Work instructions: Your reply should consist of the entries, copied exactly and stripped of images.

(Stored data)
•••••
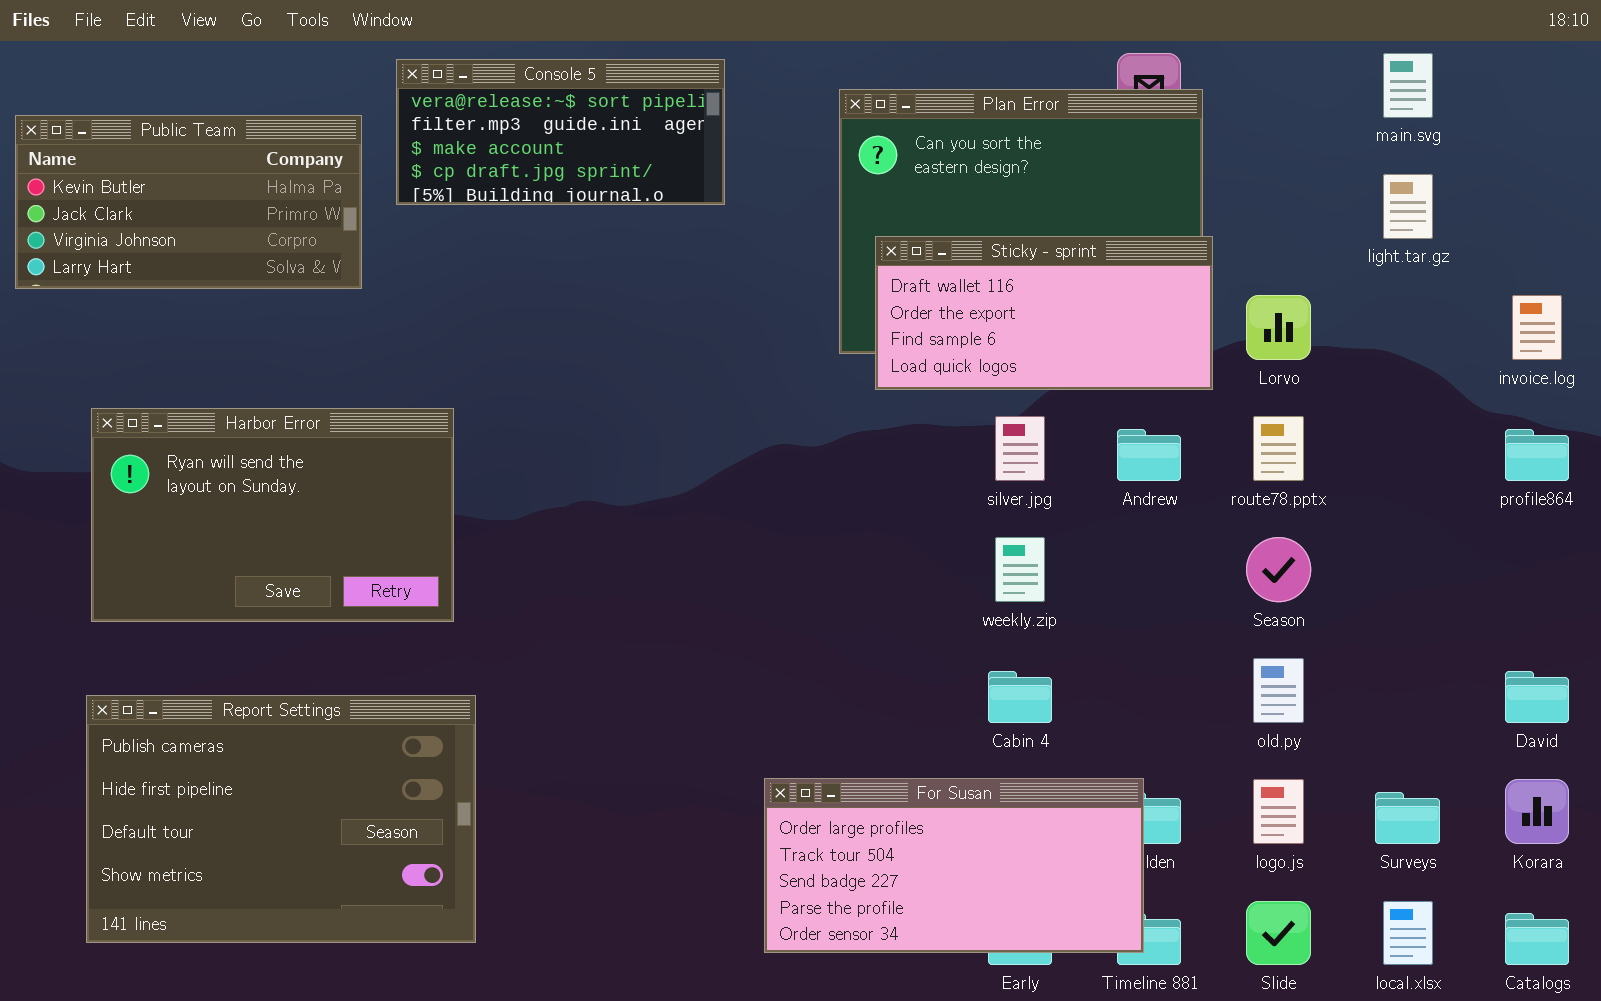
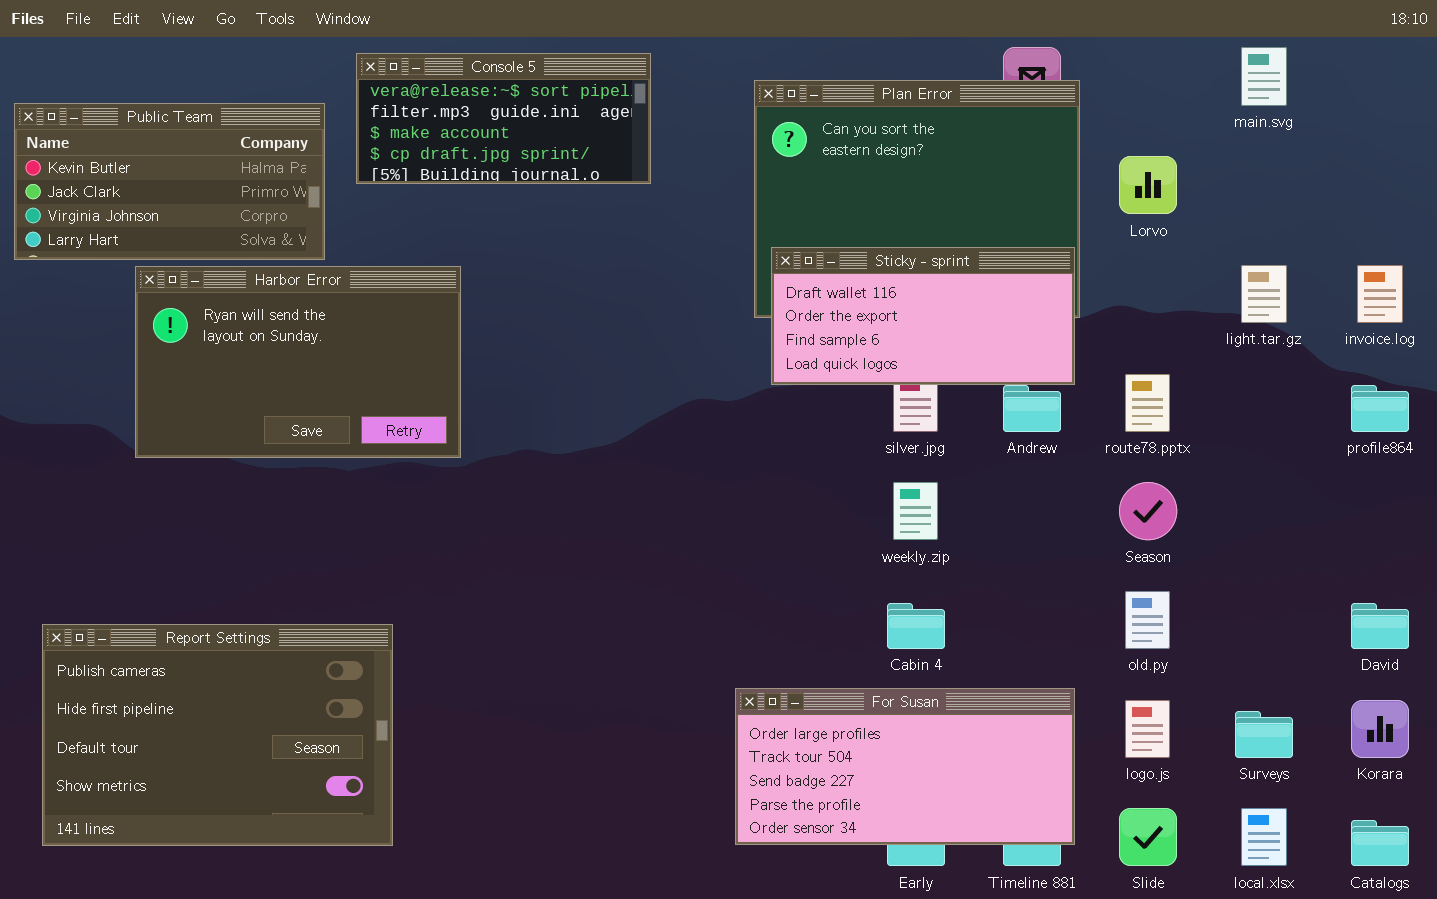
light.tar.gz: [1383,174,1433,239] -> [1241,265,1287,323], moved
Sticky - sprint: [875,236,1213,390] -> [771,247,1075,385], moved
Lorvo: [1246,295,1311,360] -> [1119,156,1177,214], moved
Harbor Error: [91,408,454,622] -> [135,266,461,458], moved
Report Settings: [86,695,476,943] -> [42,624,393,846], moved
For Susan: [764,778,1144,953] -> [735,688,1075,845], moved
•••••
Output below:
light.tar.gz: [1383,174,1433,239] -> [1241,265,1287,323], moved
Sticky - sprint: [875,236,1213,390] -> [771,247,1075,385], moved
Lorvo: [1246,295,1311,360] -> [1119,156,1177,214], moved
Harbor Error: [91,408,454,622] -> [135,266,461,458], moved
Report Settings: [86,695,476,943] -> [42,624,393,846], moved
For Susan: [764,778,1144,953] -> [735,688,1075,845], moved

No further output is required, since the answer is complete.